_GOAL OF THE EXERCISE_:
Below are records. Find each line in them that holds the word "cross" and copy it.

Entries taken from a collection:

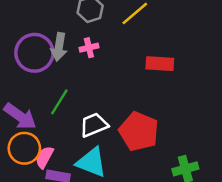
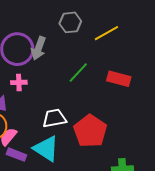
pink cross: (89, 48) -> (19, 82), moved
green line: (59, 102) -> (78, 72), moved

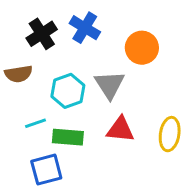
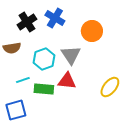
red triangle: (120, 129) -> (67, 81), moved
yellow ellipse: (170, 134) -> (110, 87), turned 30
blue square: (46, 170) -> (16, 110), moved

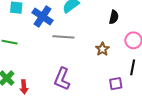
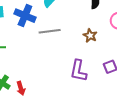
purple L-shape: (62, 79) -> (78, 71), moved

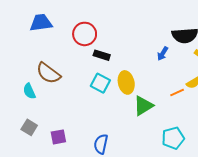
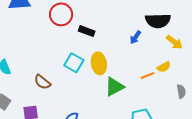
black rectangle: (102, 55) -> (87, 31), moved
brown semicircle: (48, 73) -> (42, 82), moved, size x0.7

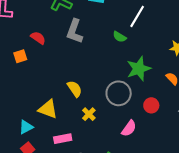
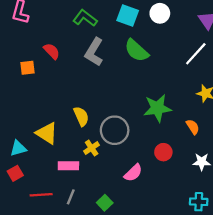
white line: (137, 16) -> (196, 54), moved
green semicircle: (120, 37) -> (136, 51), moved, size x1.6
gray circle: (119, 93) -> (115, 130), moved
pink rectangle: (63, 139) -> (68, 166), moved

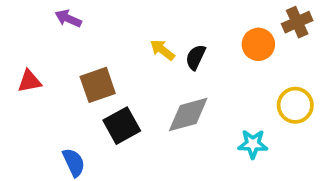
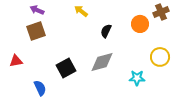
yellow arrow: (162, 50) -> (81, 11), moved
red triangle: (29, 81) -> (16, 61), moved
brown square: (98, 85) -> (36, 31), moved

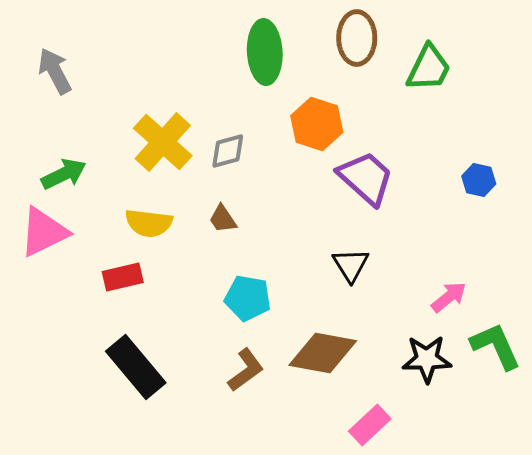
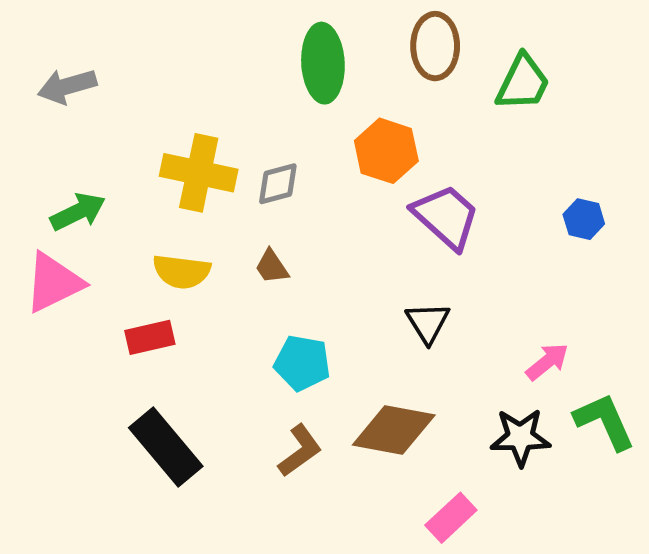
gray arrow: (55, 71) -> (67, 86), turned -78
yellow cross: (163, 142) -> (199, 173), turned -30

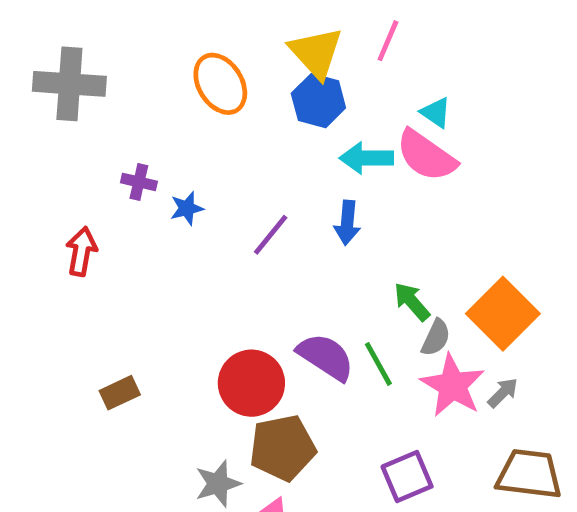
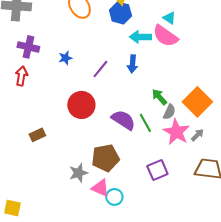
purple cross: (139, 182) -> (28, 47), moved, size x1.5
red circle: (251, 383) -> (81, 105), moved

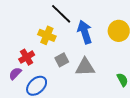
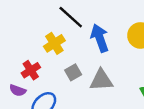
yellow cross: (47, 35) -> (54, 43), turned 36
purple semicircle: (15, 73) -> (18, 90), turned -112

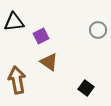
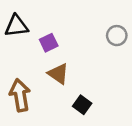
black square: (86, 88) -> (82, 105), moved

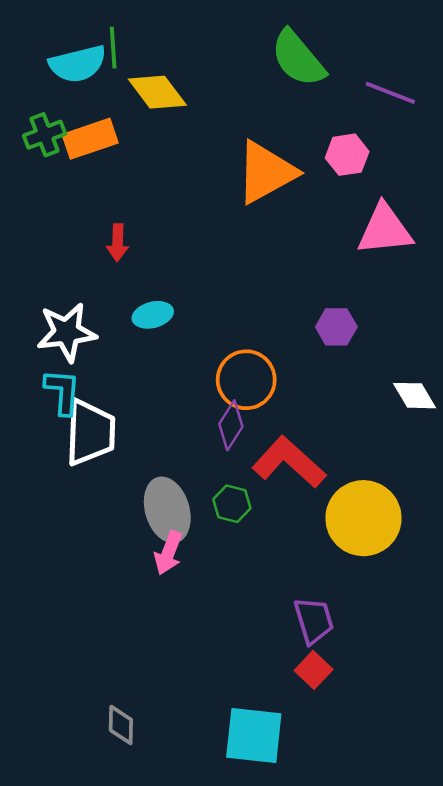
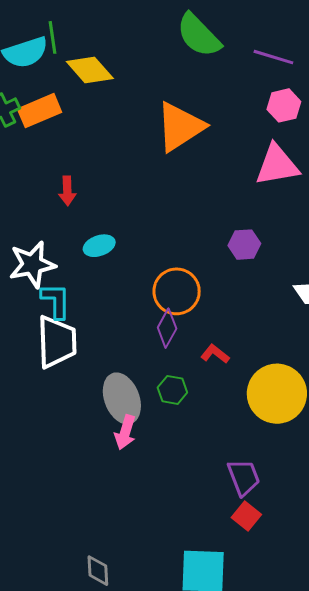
pink hexagon: (347, 155) -> (284, 105), moved
cyan L-shape: (63, 392) -> (56, 301), moved
red L-shape: (289, 462) -> (215, 354), size x0.5

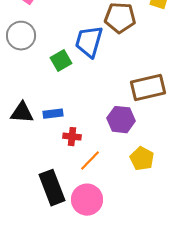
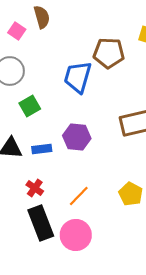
green square: (61, 61) -> (30, 106), moved
purple hexagon: (121, 120) -> (77, 137), moved
red cross: (72, 137) -> (35, 188), moved, turned 30

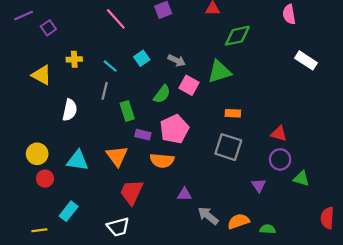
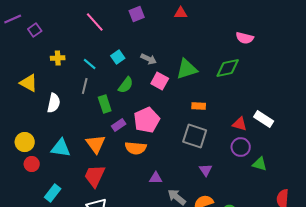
pink semicircle: (289, 14) -> (245, 38), moved, turned -66
green diamond: (237, 36) -> (228, 68), moved
white rectangle: (306, 60) -> (264, 119), moved
yellow triangle: (42, 75) -> (29, 83), moved
green semicircle: (162, 94) -> (126, 85), moved
purple rectangle: (143, 135) -> (119, 125), turned -48
purple triangle: (259, 185) -> (206, 170), moved
red trapezoid: (132, 192) -> (95, 176), moved

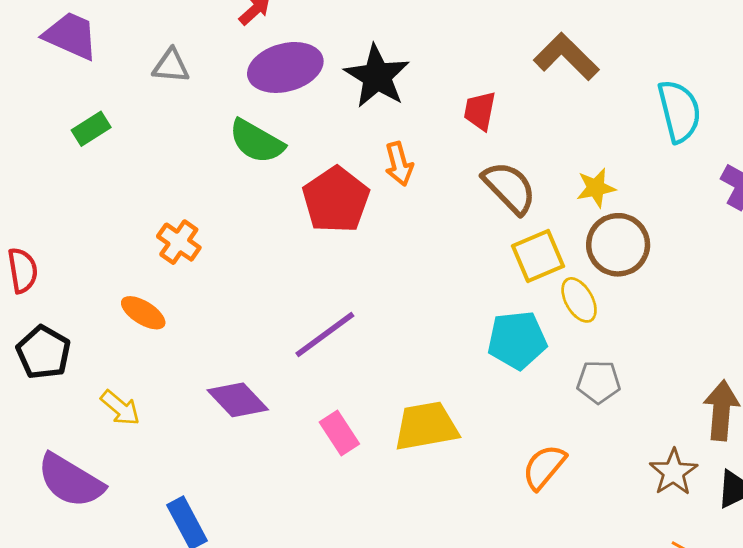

_TASK OUTPUT_:
pink cross: (89, 48) -> (19, 82), moved
yellow cross: (163, 142) -> (199, 173), turned -30
purple cross: (139, 182) -> (28, 47), moved, size x1.5
yellow cross: (47, 35) -> (54, 43), turned 36
red cross: (72, 137) -> (35, 188), moved, turned 30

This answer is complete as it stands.